- Listing -

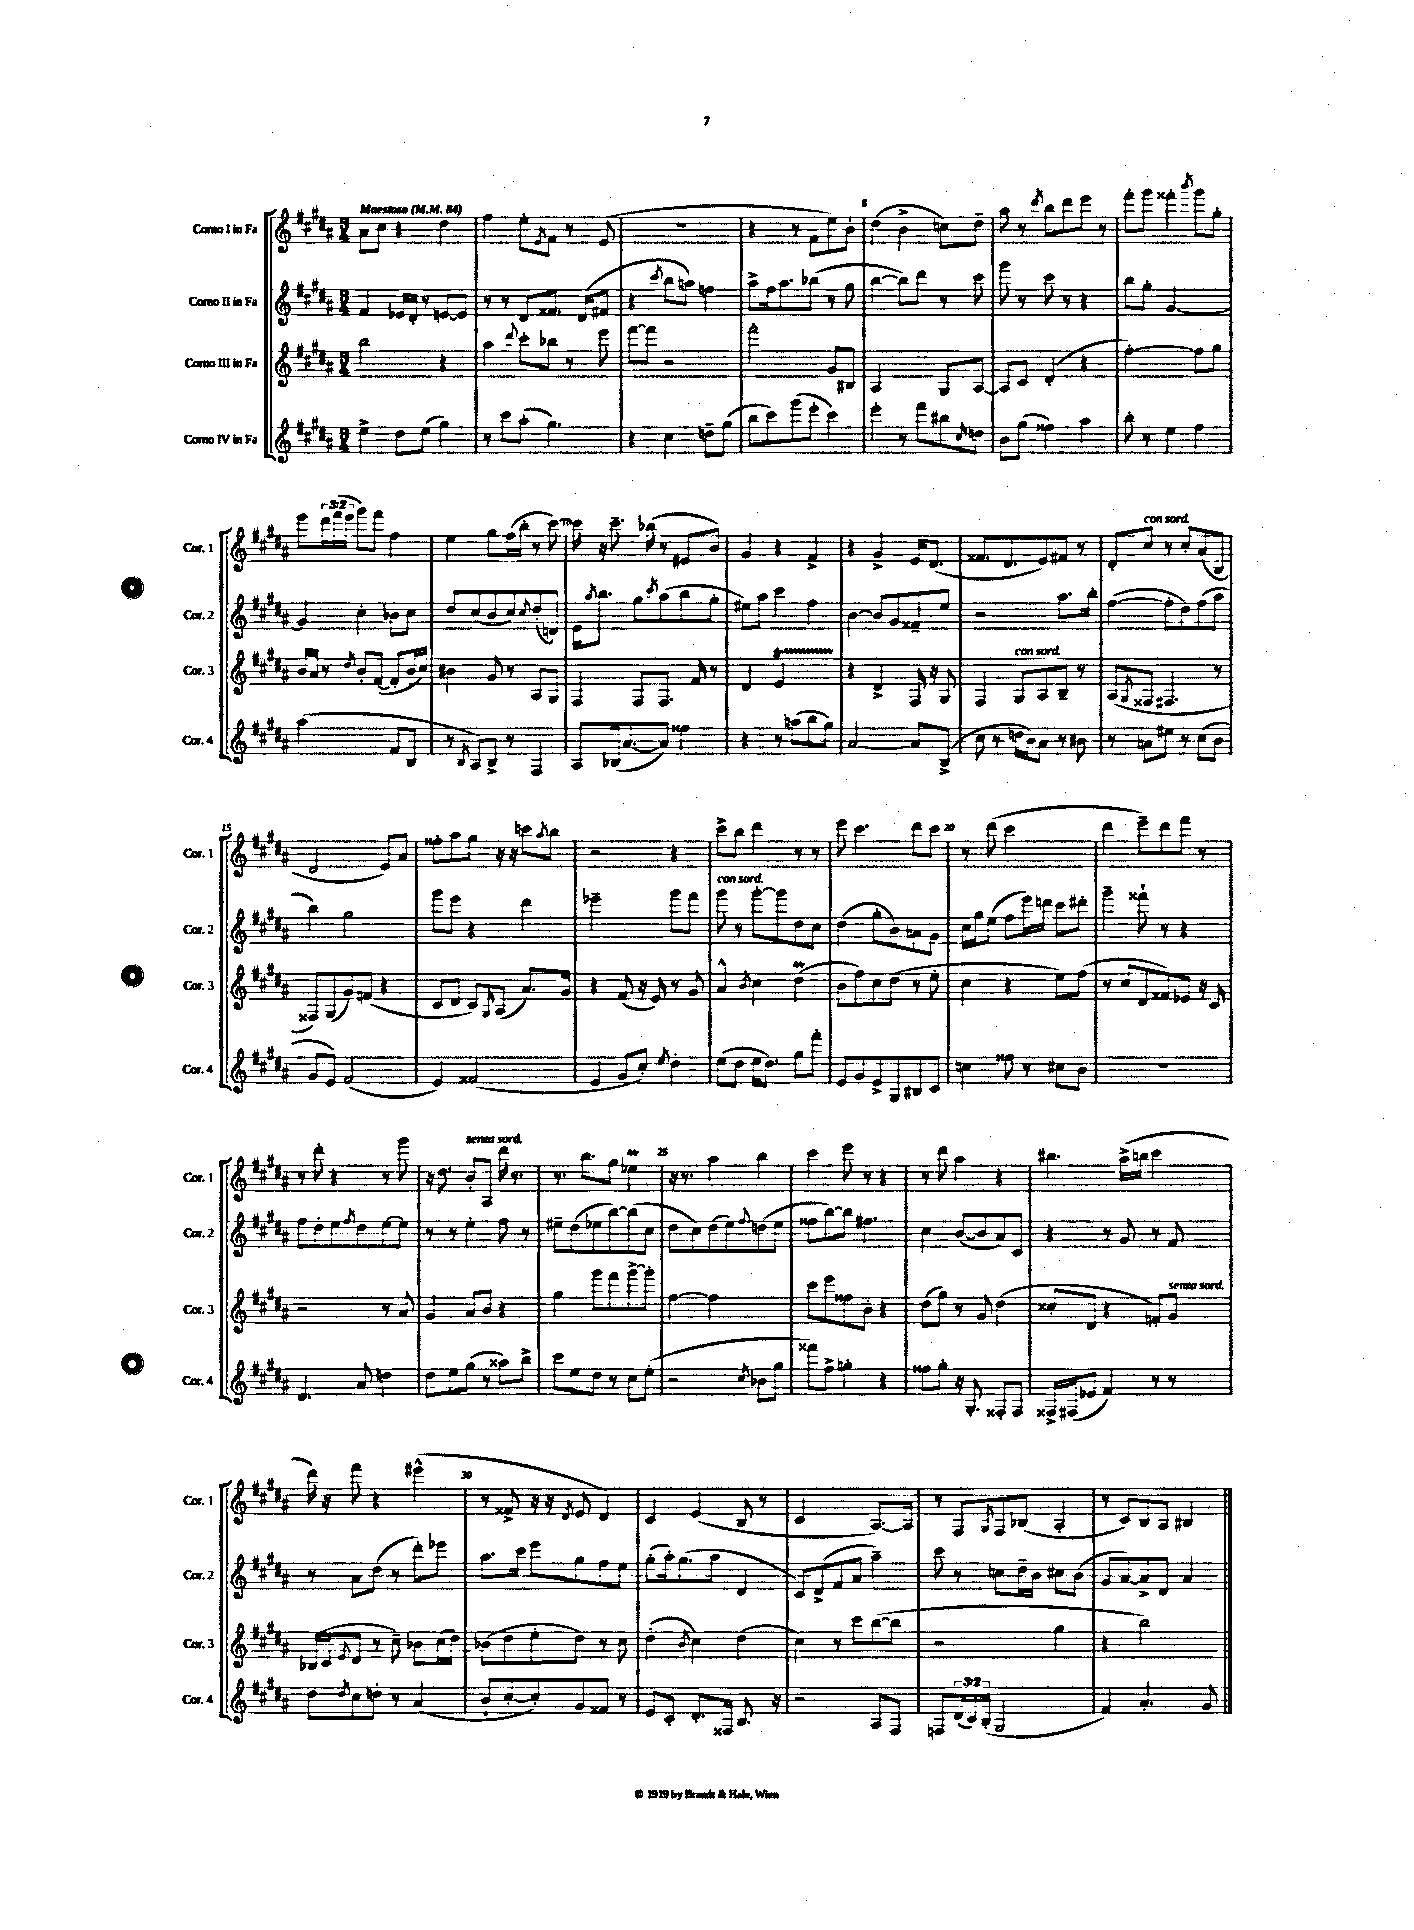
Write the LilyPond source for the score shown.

<<
\new StaffGroup <<
\new Staff = "s0" \with { instrumentName = "Corno I in Fa" shortInstrumentName = "Cor. 1" } {
    \clef treble \key b \major \numericTimeSignature \time 3/4 \override Staff.TupletNumber.text = #tuplet-number::calc-fraction-text \tempo "Maestoso" 4 = 84
    ais'8 cis''8 r4 dis''4 |
    fis''4 e''8-. \acciaccatura { e'8 } fis'8 r8 e'8( |
    R2. |
    r4 r8 fis'8 e''8) b'8-. |
    dis''4( b'4-> c''8) dis''8-- |
    ais''8 r8 \acciaccatura { dis'''8 } b''8 dis'''8 e'''8 r8 |
    fis'''8-. gis'''8 fisis'''4-. \acciaccatura { b'''8 } gis'''8 gis''8-. |
    e'''8 \tuplet 3/2 { dis'''16 fis'''16( e'''16 } gis'''8) fis'''8 fis''4 |
    e''4 gis''8 fis''16( b''16-. r8 cis'''8~) |
    cis'''16 r16 cis'''8.-- bes''16( r8 eis'8 b'8) |
    gis'4 r4 fis'4-> |
    r4 gis'4-> e'16 dis'8.( |
    fisis'8. dis'8. e'8) fis'8 r8 |
    dis'8-. cis''8^\markup { \italic "con sord." } r8 cis''8-. ais'8( b8 |
    dis'2 e'8) ais'8 |
    fisis''8-. ais''8 gis''8 r16 r16 c'''8 \acciaccatura { ais''8 } b''8 |
    r2 r4 |
    cis'''8-> b''8 dis'''4 r8 r8 |
    e'''8 cis'''4. dis'''8 cis'''8 |
    r8 dis'''8( cis'''2 |
    dis'''4 e'''8--) dis'''8 fis'''8 r8 |
    r8 dis'''8-. r4 r8 gis'''8 |
    r16 dis''8. b'8-.^\markup { \italic "senza sord." } ais8 dis'''16 r8. |
    r8. b''8. gis''8 ees''4\prall |
    r16 r8. ais''4 b''4 |
    cis'''4 e'''8 r8 r4 |
    r8 dis'''8 ais''4 r4 |
    bis''4. ais''16->( b''16 cis'''4 |
    dis'''16) r16 fis'''8 r4 eis'''4-^( |
    r8 fisis'8-> r16 r16 \acciaccatura { dis'8 } e'8 dis'4) |
    cis'4 e'4( b8 r8 |
    cis'2 ais8.~) ais16 |
    r8 fis8 \acciaccatura { gis8 } fis8 bes8( ais4-. |
    r8 cis'8) b8 ais8 bis4 \bar "|." |
}
\new Staff = "s1" \with { instrumentName = "Corno II in Fa" shortInstrumentName = "Cor. 2" } {
    \clef treble \key b \major \numericTimeSignature \time 3/4
    fis'4 ees'16 dis'16-. r8 e'8~ e'8 |
    r8 r8 dis'8 fisis'8. dis'16( fis'8 |
    r4 \acciaccatura { cis'''8 } b''8 a''8) f''4 |
    ais''8-> fis''16 ais''8. bes''8( r8 gis''8 |
    b''4~ b''8) dis'''8 r8 cis'''8 |
    gis'''8 r8 cis'''8 r8 r4 |
    b''8 gis''8-. gis'2~ |
    gis'4 cis''4-. bes'8 cis''8 |
    dis''8 cis''8( b'8 cis''8) \acciaccatura { cis''8 } dis''8-.( d'8) |
    e'16 \acciaccatura { ais''8 } b''8. gis''8 \acciaccatura { cis'''8 } ais''8( b''8 gis''8-. |
    eis''8) ais''8 cis'''4 fis''4 |
    b'4~ b'8 gis'8 fisis'8-- e''8 |
    r2 ais''8. b''16-. |
    fis''4~( fis''8-. dis''8) fis''8( ais''8 |
    b''4) gis''2 |
    gis'''8 e'''8 r4 dis'''4 |
    ees'''2-- gis'''8 fis'''8 |
    gis'''8^\markup { \italic "con sord." } r8 gis'''8~-. gis'''8 dis''8 cis''8 |
    dis''4( gis''8-. b'8) a'8 gis'8 |
    cis''16 gis''16 e''8( fis''8 e'''16) d'''16 cis'''8 dis'''8-. |
    gis'''4-- fisis'''8-! r8 r4 |
    fis''8 dis''8-. e''8 \acciaccatura { fis''8 } dis''8 e''8~ e''8 |
    r8 r8 e''4-. fis''8 r8 |
    eis''8-- dis''8( ees''8 b''8~) b''8( cis''8 |
    dis''8 cis''8) dis''8( e''8) \appoggiatura { fis''8 } d''8( e''8 |
    fisis''8 b''8~) b''8 fis''4. |
    cis''4 b'8~( b'8 ais'8) cis'8 |
    r4 r8 gis'8 r8 fis'8 |
    r8 ais'8 dis''8( r8 dis'''8-.) ees'''8 |
    ais''8. cis'''16 e'''8 gis''8 fis''8 e''8 |
    gis''8-.( ais''16-.) gis''8.( ais''8 dis'4 |
    cis'8) dis'8->( fis'8 ais'8 ais''4--) |
    cis'''8 r8 c''8 dis''16-- b'16 cis''8 b'8( |
    gis'8 ais'8~) ais'8-> dis'8 ais'4 \bar "|." |
}
\new Staff = "s2" \with { instrumentName = "Corno III in Fa" shortInstrumentName = "Cor. 3" } {
    \clef treble \key b \major \numericTimeSignature \time 3/4
    b''2 r4 |
    ais''4 \appoggiatura { dis'''8 } cis'''8-. bes''8 r8 e'''8 |
    fis'''8~ fis'''8 r2 |
    fis'''2-. gis'8 bis8 |
    ais2 gis8 ais8~ |
    ais8 cis'8 dis'4-.( r4 |
    fis''2~-.) fis''8 gis''8 |
    b'16 ais'16 r8 \acciaccatura { dis''8 } b'8-. fis'8~( fis'8-. b'16 cis''16) |
    bis'4 gis'8 r8 ais8 gis8 |
    fis4 fis8 fis8. fis'16 r8 |
    dis'4 e'2\startTrillSpan |
    r4\stopTrillSpan dis'4-> fis16 r16 gis8 |
    fis4 gis8^\markup { \italic "con sord." } ais8 b8-- r8 |
    ais8( \acciaccatura { gis8 } fisis8 fis4. r8 |
    fisis8) gis8( gis'8) f'8( r4 |
    cis'8 dis'8 cis'8) \grace { gis16 } ais8( ais'8.) gis'16 |
    r4 fis'8( r16 e'16) r8 gis'8 |
    ais'4-^ \acciaccatura { b'8 } cis''4 dis''4\prall( |
    b'8 fis''8) cis''8 dis''8( r8 e''8-. |
    cis''4 r4 e''8) fis''8( |
    r8 cis''8 dis'8 fisis'8) ees'8 r16 cis'16 |
    r2 r8 ais'8 |
    gis'4 ais'8 b'8 r4 |
    gis''4 gis'''8 fis'''8 gis'''8~-> gis'''8-. |
    fis''4~ fis''2 |
    cis'''8 e'''8 fisis''8 b'8-. r4 |
    dis''8( gis''8) r8 gis'8 dis''4( |
    cisis''8-. dis'8 r4 f'8-.) gis'8^\markup { \italic "senza sord." } |
    bes16( cis'16 \acciaccatura { e'8 } dis'8 r8 cis''8--) bes'8 cis''16( dis''16) |
    bes'8( dis''8 e''8-. dis''8) r8 cis''8 |
    dis''4-.( \acciaccatura { b'8 } cis''4) dis''4( |
    cis''4) r8 cis'''8 b''8~( b''8 |
    r2 gis''4 |
    r4 b''2) \bar "|." |
}
\new Staff = "s3" \with { instrumentName = "Corno IV in Fa" shortInstrumentName = "Cor. 4" } {
    \clef treble \key b \major \numericTimeSignature \time 3/4 \override Staff.TupletNumber.text = #tuplet-number::calc-fraction-text
    e''4-> dis''8 e''8( gis''4) |
    r8 cis'''8 ais''8-.( gis''4.) |
    r4 cis''4 d''8-- gis''8( |
    b''8 cis'''8) gis'''8( e'''8-. cis'''4) |
    e'''4-. r8 fis'''8 bis''8 \grace { cis''16 } d''8 |
    b'8 gis''8( fisis''4) ais''4 |
    b''8-. r8 e''4 fis''4 |
    ais''2( fis'8 b8 |
    r8 \acciaccatura { b8 } ais8) b8-> r8 fis4 |
    ais8 bes16( ais'8.~ ais'8) fisis''4 |
    r4 r8 a''8( b''8 gis''8) |
    ais'2~ ais'8 b8->( |
    cis''8 r8 d''16 b'16) ais'8 r8 bis'8 |
    r8 a'8 eis''8 r8 cis''8( b'8 |
    gis'8 e'8) fis'2( |
    e'4) fisis'2( |
    e'4 gis'8 cis''8-.) \acciaccatura { e''8 } dis''4-. |
    e''8( dis''8 e''16 dis''8.) gis''8 fis'''8-. |
    e'8 gis'8 e'8-> gis8 bis8 cis'8 |
    c''4 fisis''8 r8 cis''8 b'8 |
    R2. |
    dis'4. ais'8 d''4 |
    dis''8 e''8 gis''8( r8 aisis''8) b''8-> |
    cis'''8 e''8 dis''8 r8 cis''8 e''8-.( |
    r2 \acciaccatura { cis''8 } bes'8 gis''8 |
    fisis'''8) fis''8-> g''4-. r4 |
    fisis''8 gis''8-. r16 gis8.-. fisis8-. fisis8 |
    fisis16-> fis16( ees'8 fis'4) r8 r8 |
    dis''8 \acciaccatura { dis''8 } cis''8 d''8-. r8 ais'4( |
    b'8-! cis''8~-. cis''8-.) gis'8 fisis'8 r8 |
    e'8 cis'8-. dis'8.-. fisis16 b8. r16 |
    r2 ais8 fis8 |
    f8 \tuplet 3/2 { dis'16( cis'16) b16-.( } gis2 |
    fis'4) ais'4.-. gis'8 \bar "|." |
}
>>
>>
\layout { \context { \Score \override BarNumber.break-visibility = ##(#f #t #t) barNumberVisibility = #(every-nth-bar-number-visible 5) } }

- Set task -
Which lines in the rows above contain the string "appoggiatura", with case counting? Gather each such line and copy it out.

- In response -
    dis''8 cis''8) dis''8( e''8) \appoggiatura { fis''8 } d''8( e''8 |
    ais''4 \appoggiatura { dis'''8 } cis'''8-. bes''8 r8 e'''8 |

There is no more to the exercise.